Problem to solve:
List each line of the listing below that contains the word "white".

[start]

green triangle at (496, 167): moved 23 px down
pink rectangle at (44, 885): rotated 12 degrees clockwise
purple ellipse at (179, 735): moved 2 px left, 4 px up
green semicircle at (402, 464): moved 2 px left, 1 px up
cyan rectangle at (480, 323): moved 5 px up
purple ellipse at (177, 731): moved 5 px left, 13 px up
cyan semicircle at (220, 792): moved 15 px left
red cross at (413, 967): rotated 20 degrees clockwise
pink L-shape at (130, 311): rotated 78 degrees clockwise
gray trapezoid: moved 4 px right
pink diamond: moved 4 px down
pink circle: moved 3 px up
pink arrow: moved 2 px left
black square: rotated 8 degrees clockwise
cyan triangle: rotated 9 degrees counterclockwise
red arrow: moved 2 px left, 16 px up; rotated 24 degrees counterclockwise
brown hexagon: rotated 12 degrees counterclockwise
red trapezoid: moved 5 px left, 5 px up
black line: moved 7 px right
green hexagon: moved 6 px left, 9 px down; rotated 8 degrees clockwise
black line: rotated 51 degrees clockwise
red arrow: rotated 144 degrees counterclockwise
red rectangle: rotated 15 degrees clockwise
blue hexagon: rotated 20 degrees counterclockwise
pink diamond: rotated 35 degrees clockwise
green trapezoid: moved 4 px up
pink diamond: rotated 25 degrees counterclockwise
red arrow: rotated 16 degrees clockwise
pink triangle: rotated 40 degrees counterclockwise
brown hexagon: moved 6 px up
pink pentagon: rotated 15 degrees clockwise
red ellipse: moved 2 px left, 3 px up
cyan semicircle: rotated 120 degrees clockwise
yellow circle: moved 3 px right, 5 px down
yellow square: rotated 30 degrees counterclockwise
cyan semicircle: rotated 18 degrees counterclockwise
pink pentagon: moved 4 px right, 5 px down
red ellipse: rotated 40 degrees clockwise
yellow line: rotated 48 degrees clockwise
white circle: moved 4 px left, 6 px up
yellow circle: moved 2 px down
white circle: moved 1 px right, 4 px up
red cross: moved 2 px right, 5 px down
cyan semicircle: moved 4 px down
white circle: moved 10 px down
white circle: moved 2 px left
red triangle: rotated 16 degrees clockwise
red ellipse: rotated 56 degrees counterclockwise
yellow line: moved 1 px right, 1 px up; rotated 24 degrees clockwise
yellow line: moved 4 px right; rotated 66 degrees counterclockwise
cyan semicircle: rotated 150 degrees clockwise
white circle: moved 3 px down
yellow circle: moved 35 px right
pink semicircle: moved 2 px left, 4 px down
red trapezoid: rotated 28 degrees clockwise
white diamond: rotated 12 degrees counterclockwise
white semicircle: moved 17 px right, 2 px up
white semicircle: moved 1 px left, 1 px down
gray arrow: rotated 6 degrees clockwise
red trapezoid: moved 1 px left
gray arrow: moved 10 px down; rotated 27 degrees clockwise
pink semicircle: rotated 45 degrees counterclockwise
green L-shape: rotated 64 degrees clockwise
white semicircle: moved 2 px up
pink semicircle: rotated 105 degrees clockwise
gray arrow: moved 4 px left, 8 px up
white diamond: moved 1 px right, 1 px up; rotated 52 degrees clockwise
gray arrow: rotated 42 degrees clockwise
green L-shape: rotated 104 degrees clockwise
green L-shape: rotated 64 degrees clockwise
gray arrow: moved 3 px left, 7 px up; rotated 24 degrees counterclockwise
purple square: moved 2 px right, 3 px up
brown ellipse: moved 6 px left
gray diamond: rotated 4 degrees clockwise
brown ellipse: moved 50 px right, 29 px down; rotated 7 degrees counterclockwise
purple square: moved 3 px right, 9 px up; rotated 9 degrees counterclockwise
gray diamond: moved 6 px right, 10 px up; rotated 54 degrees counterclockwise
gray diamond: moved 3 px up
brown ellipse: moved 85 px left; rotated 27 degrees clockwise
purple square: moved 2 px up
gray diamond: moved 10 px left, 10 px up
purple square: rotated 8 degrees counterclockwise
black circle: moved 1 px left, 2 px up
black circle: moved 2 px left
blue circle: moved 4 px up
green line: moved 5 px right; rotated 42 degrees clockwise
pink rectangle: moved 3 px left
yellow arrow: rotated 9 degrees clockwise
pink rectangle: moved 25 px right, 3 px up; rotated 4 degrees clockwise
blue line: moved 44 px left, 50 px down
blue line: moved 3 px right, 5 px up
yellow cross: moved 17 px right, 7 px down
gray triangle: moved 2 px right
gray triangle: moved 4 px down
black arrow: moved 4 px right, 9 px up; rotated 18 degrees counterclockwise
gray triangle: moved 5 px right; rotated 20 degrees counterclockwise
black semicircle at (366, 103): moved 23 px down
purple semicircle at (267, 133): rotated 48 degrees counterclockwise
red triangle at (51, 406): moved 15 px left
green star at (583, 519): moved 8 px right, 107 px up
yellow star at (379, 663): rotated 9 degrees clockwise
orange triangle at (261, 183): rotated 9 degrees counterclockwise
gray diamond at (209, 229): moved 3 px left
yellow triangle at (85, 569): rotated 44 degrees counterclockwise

[end]

Finished answer:
white circle: moved 4 px left, 6 px up
white circle: moved 1 px right, 4 px up
white circle: moved 10 px down
white circle: moved 2 px left
white circle: moved 3 px down
white diamond: rotated 12 degrees counterclockwise
white semicircle: moved 17 px right, 2 px up
white semicircle: moved 1 px left, 1 px down
white semicircle: moved 2 px up
white diamond: moved 1 px right, 1 px up; rotated 52 degrees clockwise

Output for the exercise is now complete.